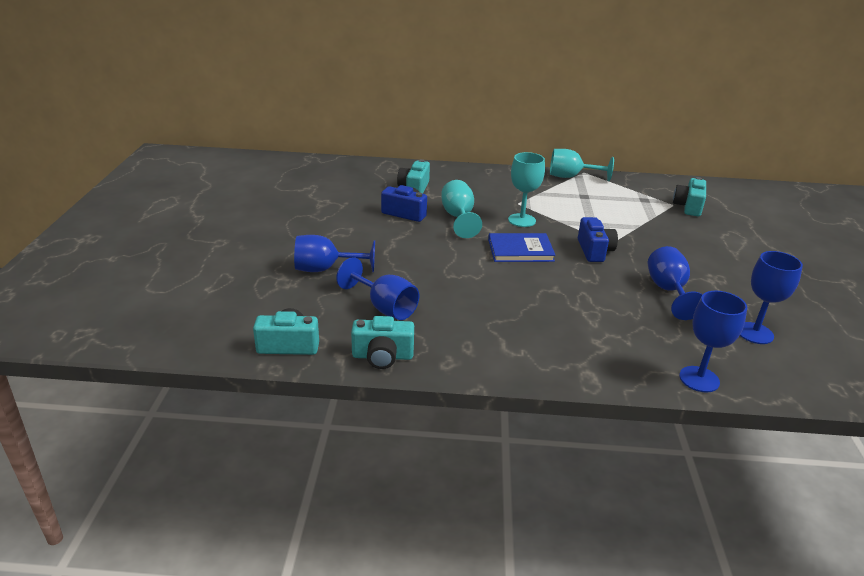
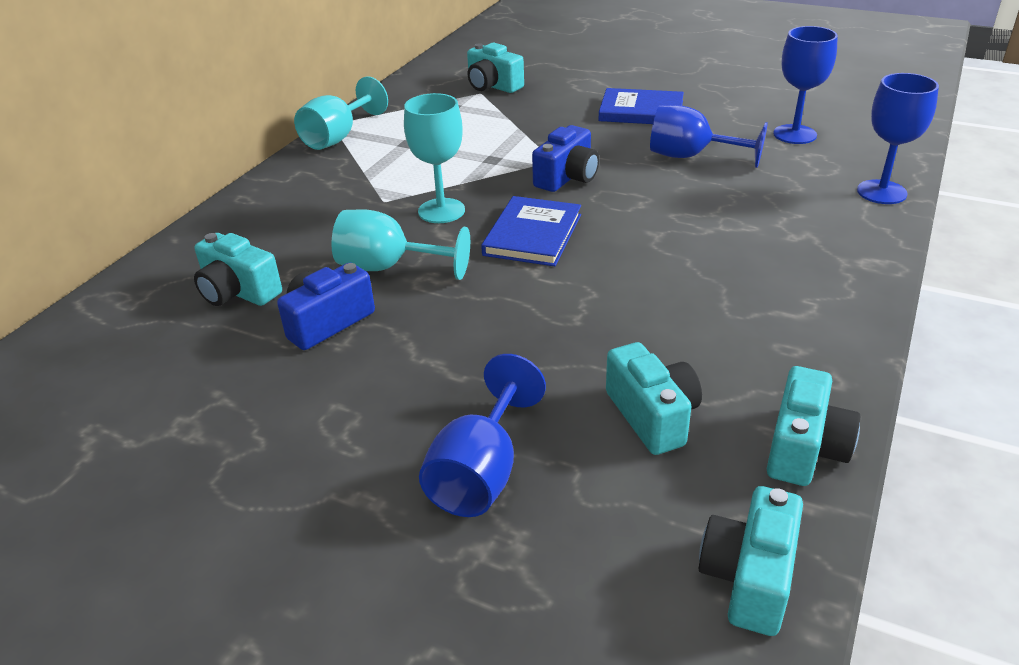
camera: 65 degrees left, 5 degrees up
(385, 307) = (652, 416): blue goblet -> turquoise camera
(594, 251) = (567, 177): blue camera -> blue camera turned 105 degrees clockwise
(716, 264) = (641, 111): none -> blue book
* * *
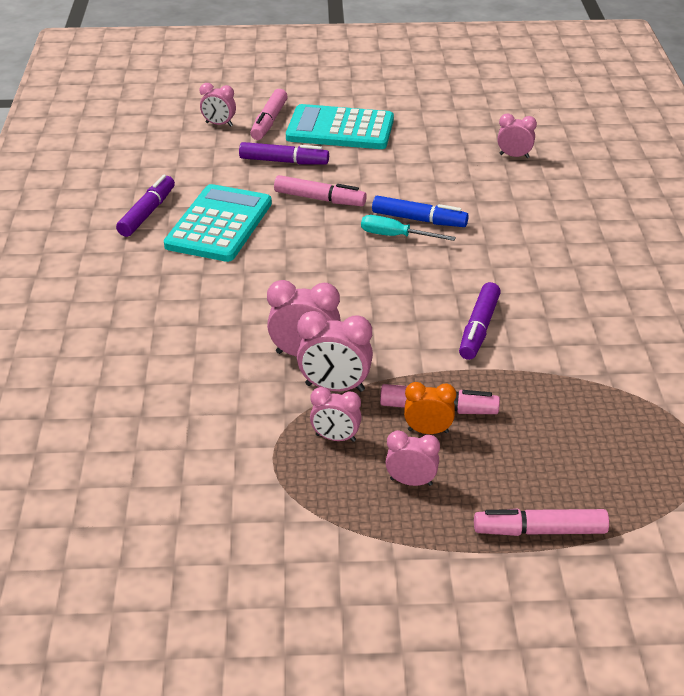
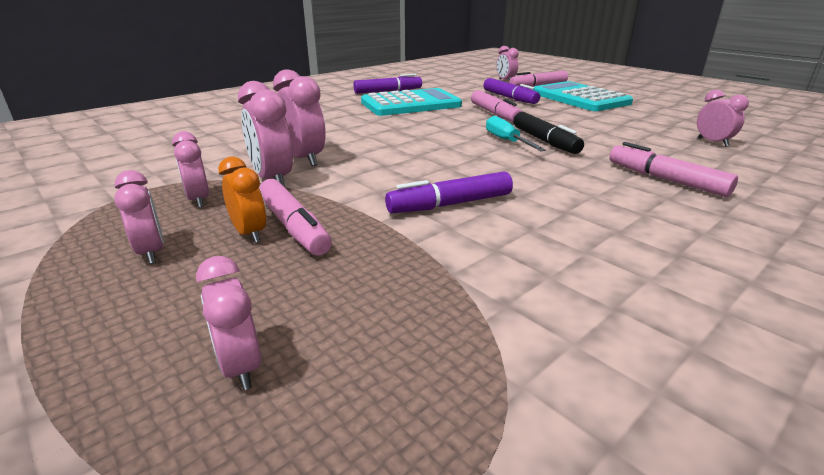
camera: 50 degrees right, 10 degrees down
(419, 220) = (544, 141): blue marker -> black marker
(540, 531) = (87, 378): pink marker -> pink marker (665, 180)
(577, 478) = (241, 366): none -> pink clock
---
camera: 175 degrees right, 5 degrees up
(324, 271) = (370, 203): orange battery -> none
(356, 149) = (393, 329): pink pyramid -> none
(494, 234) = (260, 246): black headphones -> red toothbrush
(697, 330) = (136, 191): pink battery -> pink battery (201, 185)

What to produce –
Using the records above, restate word for word the lines from the one with "camera: 65 degrees left, 5 degrees up" through the one with "(716, 264) = (641, 111): none -> blue book", both included.

Solution for this task –
camera: 65 degrees left, 5 degrees up
(385, 307) = (652, 416): blue goblet -> turquoise camera
(594, 251) = (567, 177): blue camera -> blue camera turned 105 degrees clockwise
(716, 264) = (641, 111): none -> blue book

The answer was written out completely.